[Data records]

◇ ◇ ◇

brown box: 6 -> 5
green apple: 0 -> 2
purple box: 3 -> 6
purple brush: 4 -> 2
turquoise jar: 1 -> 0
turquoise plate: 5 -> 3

◇ ◇ ◇

*EXERCISE DETAILS*:
To complete the exercise, print all of the entries exactly.

*FINAL ANSWER*:
brown box: 6 -> 5
green apple: 0 -> 2
purple box: 3 -> 6
purple brush: 4 -> 2
turquoise jar: 1 -> 0
turquoise plate: 5 -> 3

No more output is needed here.